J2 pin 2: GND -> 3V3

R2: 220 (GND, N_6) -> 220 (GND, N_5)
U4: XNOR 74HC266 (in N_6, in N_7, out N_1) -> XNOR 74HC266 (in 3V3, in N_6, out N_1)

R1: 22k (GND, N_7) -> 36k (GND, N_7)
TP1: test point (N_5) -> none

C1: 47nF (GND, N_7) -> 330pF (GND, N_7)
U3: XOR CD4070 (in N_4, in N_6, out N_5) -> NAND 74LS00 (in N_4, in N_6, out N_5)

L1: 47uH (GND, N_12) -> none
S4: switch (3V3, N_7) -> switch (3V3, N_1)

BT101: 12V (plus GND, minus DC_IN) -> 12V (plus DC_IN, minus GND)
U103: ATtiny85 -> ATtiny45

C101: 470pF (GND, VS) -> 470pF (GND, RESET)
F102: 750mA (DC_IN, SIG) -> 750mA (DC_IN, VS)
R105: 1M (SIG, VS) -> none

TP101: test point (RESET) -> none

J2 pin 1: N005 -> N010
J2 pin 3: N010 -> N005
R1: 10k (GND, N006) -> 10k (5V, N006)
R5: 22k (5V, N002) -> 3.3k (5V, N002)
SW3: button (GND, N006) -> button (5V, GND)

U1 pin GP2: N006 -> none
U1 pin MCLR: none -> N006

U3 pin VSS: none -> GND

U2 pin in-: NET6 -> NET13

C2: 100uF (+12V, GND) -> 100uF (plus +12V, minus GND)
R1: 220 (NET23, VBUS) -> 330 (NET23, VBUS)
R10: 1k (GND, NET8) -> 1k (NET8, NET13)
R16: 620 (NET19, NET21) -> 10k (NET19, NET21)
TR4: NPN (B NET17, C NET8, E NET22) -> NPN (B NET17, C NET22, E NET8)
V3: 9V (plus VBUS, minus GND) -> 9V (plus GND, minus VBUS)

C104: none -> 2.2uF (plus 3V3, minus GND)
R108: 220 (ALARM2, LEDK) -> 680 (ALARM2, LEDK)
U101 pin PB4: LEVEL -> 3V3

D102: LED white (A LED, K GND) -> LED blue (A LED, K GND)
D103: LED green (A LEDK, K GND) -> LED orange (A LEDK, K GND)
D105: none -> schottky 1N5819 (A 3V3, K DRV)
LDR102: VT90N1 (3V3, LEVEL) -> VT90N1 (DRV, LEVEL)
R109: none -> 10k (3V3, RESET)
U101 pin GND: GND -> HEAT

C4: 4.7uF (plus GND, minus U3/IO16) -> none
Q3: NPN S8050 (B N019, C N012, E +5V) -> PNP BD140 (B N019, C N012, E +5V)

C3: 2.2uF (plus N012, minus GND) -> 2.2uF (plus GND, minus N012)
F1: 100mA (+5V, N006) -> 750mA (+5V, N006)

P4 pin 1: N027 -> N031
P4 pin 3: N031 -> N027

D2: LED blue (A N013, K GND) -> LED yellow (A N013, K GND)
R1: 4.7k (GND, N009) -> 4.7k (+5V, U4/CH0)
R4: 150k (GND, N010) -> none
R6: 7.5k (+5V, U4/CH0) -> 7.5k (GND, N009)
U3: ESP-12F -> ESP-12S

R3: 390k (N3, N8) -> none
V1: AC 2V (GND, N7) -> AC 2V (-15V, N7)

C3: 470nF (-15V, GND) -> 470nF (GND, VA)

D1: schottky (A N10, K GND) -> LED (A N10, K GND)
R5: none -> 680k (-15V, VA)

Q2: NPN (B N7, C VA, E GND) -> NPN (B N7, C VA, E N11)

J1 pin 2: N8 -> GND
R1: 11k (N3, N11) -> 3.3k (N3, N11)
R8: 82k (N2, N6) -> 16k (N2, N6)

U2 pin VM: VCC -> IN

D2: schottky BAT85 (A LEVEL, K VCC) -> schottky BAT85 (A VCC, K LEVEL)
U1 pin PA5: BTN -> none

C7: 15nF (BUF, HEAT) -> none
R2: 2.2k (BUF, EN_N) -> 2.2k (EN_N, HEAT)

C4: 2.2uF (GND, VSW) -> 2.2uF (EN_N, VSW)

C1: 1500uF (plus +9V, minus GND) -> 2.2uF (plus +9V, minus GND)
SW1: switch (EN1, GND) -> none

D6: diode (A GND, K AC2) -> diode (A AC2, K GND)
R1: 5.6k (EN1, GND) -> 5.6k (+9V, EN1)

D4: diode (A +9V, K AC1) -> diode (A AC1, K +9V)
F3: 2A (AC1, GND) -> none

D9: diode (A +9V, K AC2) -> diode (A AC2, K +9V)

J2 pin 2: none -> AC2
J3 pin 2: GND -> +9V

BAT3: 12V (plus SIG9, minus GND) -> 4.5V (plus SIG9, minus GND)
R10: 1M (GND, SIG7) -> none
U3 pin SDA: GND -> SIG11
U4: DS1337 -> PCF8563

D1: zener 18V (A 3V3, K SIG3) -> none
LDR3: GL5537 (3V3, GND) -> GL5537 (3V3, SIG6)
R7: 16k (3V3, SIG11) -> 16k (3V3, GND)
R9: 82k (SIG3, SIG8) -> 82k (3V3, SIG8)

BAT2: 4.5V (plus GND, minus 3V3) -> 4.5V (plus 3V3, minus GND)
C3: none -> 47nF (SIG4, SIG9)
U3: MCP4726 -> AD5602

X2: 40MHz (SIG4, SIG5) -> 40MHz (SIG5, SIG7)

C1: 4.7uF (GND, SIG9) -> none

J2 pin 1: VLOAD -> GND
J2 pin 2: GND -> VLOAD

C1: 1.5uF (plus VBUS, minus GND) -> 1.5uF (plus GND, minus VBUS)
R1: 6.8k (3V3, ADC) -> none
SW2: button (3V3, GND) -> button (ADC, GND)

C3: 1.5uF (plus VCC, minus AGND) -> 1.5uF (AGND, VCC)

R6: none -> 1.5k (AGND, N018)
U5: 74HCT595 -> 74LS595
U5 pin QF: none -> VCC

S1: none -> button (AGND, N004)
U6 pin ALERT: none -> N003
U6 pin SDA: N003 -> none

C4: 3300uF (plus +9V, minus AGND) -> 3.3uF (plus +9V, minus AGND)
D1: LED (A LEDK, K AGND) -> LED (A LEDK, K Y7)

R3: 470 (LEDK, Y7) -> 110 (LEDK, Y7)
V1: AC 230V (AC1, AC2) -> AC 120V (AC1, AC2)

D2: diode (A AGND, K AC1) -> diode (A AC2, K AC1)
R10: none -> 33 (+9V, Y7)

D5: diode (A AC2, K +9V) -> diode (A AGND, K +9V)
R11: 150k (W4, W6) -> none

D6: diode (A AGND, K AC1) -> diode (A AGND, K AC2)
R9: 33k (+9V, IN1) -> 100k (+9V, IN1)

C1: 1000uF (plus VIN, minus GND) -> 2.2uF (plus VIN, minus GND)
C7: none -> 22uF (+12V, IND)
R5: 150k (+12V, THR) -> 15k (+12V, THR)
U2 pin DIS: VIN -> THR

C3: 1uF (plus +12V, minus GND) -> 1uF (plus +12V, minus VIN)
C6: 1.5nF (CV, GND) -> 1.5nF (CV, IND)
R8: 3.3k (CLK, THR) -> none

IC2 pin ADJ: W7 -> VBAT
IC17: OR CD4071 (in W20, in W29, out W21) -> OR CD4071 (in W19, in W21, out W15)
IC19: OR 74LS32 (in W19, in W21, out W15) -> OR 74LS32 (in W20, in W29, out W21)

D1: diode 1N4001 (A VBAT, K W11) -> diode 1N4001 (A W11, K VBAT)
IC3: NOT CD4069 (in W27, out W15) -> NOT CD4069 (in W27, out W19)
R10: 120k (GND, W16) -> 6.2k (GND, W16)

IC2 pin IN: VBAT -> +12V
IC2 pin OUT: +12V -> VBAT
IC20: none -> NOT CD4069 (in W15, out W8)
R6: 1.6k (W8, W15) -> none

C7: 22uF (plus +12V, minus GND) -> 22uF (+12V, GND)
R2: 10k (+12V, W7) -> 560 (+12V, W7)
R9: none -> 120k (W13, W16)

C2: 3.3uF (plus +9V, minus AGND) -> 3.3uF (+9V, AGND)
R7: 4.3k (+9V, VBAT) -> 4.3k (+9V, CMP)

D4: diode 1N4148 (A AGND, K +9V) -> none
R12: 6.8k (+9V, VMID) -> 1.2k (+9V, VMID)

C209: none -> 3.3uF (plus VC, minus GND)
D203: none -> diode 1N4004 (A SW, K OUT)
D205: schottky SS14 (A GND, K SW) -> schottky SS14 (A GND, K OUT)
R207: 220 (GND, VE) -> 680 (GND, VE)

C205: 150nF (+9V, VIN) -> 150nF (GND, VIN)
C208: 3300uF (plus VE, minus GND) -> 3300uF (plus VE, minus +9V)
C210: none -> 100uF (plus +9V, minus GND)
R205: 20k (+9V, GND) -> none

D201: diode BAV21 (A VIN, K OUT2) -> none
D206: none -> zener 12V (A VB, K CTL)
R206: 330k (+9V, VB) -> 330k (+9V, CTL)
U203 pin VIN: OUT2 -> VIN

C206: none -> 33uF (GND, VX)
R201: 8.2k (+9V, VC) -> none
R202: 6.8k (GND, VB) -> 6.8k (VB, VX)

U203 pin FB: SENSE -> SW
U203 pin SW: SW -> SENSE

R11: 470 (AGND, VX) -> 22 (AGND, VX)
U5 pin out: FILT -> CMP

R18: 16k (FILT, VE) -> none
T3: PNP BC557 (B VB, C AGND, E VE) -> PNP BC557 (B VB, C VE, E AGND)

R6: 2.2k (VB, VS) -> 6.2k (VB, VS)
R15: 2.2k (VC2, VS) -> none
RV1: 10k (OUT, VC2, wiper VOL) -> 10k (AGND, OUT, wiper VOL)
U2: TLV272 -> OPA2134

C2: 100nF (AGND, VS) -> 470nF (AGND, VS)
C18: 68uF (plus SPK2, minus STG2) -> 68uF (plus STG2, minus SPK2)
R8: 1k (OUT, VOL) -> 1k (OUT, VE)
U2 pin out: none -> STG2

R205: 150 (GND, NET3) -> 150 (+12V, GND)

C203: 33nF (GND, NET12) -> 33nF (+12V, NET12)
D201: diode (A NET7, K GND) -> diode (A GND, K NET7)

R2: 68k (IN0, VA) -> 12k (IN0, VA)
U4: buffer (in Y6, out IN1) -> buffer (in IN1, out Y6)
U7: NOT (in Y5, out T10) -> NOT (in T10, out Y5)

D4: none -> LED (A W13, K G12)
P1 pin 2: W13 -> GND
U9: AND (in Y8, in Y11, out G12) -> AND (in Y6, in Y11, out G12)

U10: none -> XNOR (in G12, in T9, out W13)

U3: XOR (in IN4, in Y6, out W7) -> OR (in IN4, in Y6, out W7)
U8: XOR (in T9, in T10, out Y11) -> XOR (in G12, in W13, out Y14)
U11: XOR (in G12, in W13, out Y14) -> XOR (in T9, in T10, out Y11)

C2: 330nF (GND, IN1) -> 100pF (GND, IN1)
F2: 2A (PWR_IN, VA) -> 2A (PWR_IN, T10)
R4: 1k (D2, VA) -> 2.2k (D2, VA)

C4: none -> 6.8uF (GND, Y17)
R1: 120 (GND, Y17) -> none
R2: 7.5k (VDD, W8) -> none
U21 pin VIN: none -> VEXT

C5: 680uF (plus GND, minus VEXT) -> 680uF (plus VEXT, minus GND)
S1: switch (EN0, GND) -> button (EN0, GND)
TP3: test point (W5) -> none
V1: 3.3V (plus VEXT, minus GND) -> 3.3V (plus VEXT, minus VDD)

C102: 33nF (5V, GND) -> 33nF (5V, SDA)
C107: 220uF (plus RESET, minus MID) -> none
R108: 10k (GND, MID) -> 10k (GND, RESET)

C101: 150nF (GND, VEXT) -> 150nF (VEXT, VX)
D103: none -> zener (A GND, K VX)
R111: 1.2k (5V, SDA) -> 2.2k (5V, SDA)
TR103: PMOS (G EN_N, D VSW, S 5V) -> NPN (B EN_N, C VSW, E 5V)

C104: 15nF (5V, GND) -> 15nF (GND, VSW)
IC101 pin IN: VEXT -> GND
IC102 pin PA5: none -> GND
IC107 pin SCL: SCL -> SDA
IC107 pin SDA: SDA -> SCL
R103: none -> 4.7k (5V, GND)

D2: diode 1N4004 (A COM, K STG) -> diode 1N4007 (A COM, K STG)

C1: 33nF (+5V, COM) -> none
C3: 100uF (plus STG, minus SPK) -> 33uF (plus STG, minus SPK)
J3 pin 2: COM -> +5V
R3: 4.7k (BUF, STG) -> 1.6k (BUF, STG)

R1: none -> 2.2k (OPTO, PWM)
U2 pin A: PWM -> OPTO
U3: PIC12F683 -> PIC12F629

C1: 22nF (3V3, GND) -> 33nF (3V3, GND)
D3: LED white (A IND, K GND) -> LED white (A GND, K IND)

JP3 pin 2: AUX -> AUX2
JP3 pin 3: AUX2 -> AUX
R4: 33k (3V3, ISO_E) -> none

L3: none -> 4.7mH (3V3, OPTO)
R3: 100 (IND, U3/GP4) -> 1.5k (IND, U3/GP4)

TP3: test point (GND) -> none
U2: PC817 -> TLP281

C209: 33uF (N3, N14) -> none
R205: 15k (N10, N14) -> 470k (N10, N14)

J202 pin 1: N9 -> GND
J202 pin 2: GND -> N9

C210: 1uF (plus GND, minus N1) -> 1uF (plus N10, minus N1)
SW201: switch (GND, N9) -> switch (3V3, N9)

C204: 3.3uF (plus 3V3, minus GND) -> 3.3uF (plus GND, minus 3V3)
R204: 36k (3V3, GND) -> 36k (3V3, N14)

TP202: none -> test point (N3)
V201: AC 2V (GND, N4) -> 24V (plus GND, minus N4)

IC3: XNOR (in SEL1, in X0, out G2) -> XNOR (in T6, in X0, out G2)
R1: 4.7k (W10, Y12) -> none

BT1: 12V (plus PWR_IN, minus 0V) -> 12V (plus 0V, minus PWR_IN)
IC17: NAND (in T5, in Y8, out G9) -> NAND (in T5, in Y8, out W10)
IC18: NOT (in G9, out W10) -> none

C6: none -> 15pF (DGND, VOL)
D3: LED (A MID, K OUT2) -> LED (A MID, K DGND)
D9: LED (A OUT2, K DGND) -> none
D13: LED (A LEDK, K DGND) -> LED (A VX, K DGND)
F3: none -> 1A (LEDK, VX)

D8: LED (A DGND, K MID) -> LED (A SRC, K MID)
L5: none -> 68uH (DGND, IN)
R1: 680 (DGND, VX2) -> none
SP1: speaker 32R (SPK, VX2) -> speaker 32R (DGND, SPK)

● ● ● ● ● ● ●

_EXERCISE_
Copy out, exactly and alone, the lines of the entries above between the ones holding "R1: 5.6k (EN1, GND) -> 5.6k (+9V, EN1)" and "D1: zener 18V (A 3V3, K SIG3) -> none", inclusive.

_RESPONSE FOR THIS EXERCISE_
R1: 5.6k (EN1, GND) -> 5.6k (+9V, EN1)

D4: diode (A +9V, K AC1) -> diode (A AC1, K +9V)
F3: 2A (AC1, GND) -> none

D9: diode (A +9V, K AC2) -> diode (A AC2, K +9V)

J2 pin 2: none -> AC2
J3 pin 2: GND -> +9V

BAT3: 12V (plus SIG9, minus GND) -> 4.5V (plus SIG9, minus GND)
R10: 1M (GND, SIG7) -> none
U3 pin SDA: GND -> SIG11
U4: DS1337 -> PCF8563

D1: zener 18V (A 3V3, K SIG3) -> none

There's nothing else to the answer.